(Data provided):
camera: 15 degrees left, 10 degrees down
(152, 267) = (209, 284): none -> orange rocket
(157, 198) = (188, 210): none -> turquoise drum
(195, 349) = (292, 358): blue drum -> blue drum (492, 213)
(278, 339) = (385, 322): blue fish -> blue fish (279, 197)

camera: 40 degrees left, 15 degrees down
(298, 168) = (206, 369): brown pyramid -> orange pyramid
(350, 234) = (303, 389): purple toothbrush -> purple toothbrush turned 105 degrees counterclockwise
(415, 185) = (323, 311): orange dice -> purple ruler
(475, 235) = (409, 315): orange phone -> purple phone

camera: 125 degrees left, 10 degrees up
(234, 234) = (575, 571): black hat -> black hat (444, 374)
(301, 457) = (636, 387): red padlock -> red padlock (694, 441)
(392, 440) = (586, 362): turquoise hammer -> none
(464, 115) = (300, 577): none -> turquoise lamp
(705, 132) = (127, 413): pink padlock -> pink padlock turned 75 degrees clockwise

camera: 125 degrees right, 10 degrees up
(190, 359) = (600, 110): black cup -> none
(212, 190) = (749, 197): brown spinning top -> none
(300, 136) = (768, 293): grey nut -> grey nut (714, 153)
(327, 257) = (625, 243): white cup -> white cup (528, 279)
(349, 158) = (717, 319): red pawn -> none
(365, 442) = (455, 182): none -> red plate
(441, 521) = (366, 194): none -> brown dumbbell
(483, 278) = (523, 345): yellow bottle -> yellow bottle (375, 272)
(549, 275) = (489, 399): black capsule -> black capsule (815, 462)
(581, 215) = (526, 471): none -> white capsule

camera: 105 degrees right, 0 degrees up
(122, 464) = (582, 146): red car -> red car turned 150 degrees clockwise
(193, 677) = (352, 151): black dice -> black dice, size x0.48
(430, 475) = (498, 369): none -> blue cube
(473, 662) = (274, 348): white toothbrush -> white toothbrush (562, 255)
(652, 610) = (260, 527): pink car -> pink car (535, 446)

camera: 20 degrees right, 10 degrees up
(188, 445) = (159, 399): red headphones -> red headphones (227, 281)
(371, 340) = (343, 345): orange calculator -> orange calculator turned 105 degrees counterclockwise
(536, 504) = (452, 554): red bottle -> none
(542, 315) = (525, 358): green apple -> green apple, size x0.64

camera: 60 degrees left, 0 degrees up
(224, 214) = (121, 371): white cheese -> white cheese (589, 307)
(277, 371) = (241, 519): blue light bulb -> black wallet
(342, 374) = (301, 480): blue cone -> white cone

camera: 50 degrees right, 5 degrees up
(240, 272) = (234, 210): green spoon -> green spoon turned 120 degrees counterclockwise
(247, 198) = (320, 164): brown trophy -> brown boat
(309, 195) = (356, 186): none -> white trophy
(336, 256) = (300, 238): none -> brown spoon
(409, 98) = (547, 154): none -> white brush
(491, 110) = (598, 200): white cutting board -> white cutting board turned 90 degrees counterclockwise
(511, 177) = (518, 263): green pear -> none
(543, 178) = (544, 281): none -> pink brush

(Exercise directions): Please repeat the data in full so that nothing differs from the original.

(Response to the exercise):
camera: 15 degrees left, 10 degrees down
(152, 267) = (209, 284): none -> orange rocket
(157, 198) = (188, 210): none -> turquoise drum
(195, 349) = (292, 358): blue drum -> blue drum (492, 213)
(278, 339) = (385, 322): blue fish -> blue fish (279, 197)

camera: 40 degrees left, 15 degrees down
(298, 168) = (206, 369): brown pyramid -> orange pyramid
(350, 234) = (303, 389): purple toothbrush -> purple toothbrush turned 105 degrees counterclockwise
(415, 185) = (323, 311): orange dice -> purple ruler
(475, 235) = (409, 315): orange phone -> purple phone

camera: 125 degrees left, 10 degrees up
(234, 234) = (575, 571): black hat -> black hat (444, 374)
(301, 457) = (636, 387): red padlock -> red padlock (694, 441)
(392, 440) = (586, 362): turquoise hammer -> none
(464, 115) = (300, 577): none -> turquoise lamp
(705, 132) = (127, 413): pink padlock -> pink padlock turned 75 degrees clockwise

camera: 125 degrees right, 10 degrees up
(190, 359) = (600, 110): black cup -> none
(212, 190) = (749, 197): brown spinning top -> none
(300, 136) = (768, 293): grey nut -> grey nut (714, 153)
(327, 257) = (625, 243): white cup -> white cup (528, 279)
(349, 158) = (717, 319): red pawn -> none
(365, 442) = (455, 182): none -> red plate
(441, 521) = (366, 194): none -> brown dumbbell
(483, 278) = (523, 345): yellow bottle -> yellow bottle (375, 272)
(549, 275) = (489, 399): black capsule -> black capsule (815, 462)
(581, 215) = (526, 471): none -> white capsule

camera: 105 degrees right, 0 degrees up
(122, 464) = (582, 146): red car -> red car turned 150 degrees clockwise
(193, 677) = (352, 151): black dice -> black dice, size x0.48
(430, 475) = (498, 369): none -> blue cube
(473, 662) = (274, 348): white toothbrush -> white toothbrush (562, 255)
(652, 610) = (260, 527): pink car -> pink car (535, 446)

camera: 20 degrees right, 10 degrees up
(188, 445) = (159, 399): red headphones -> red headphones (227, 281)
(371, 340) = (343, 345): orange calculator -> orange calculator turned 105 degrees counterclockwise
(536, 504) = (452, 554): red bottle -> none
(542, 315) = (525, 358): green apple -> green apple, size x0.64

camera: 60 degrees left, 0 degrees up
(224, 214) = (121, 371): white cheese -> white cheese (589, 307)
(277, 371) = (241, 519): blue light bulb -> black wallet
(342, 374) = (301, 480): blue cone -> white cone

camera: 50 degrees right, 5 degrees up
(240, 272) = (234, 210): green spoon -> green spoon turned 120 degrees counterclockwise
(247, 198) = (320, 164): brown trophy -> brown boat
(309, 195) = (356, 186): none -> white trophy
(336, 256) = (300, 238): none -> brown spoon
(409, 98) = (547, 154): none -> white brush
(491, 110) = (598, 200): white cutting board -> white cutting board turned 90 degrees counterclockwise
(511, 177) = (518, 263): green pear -> none
(543, 178) = (544, 281): none -> pink brush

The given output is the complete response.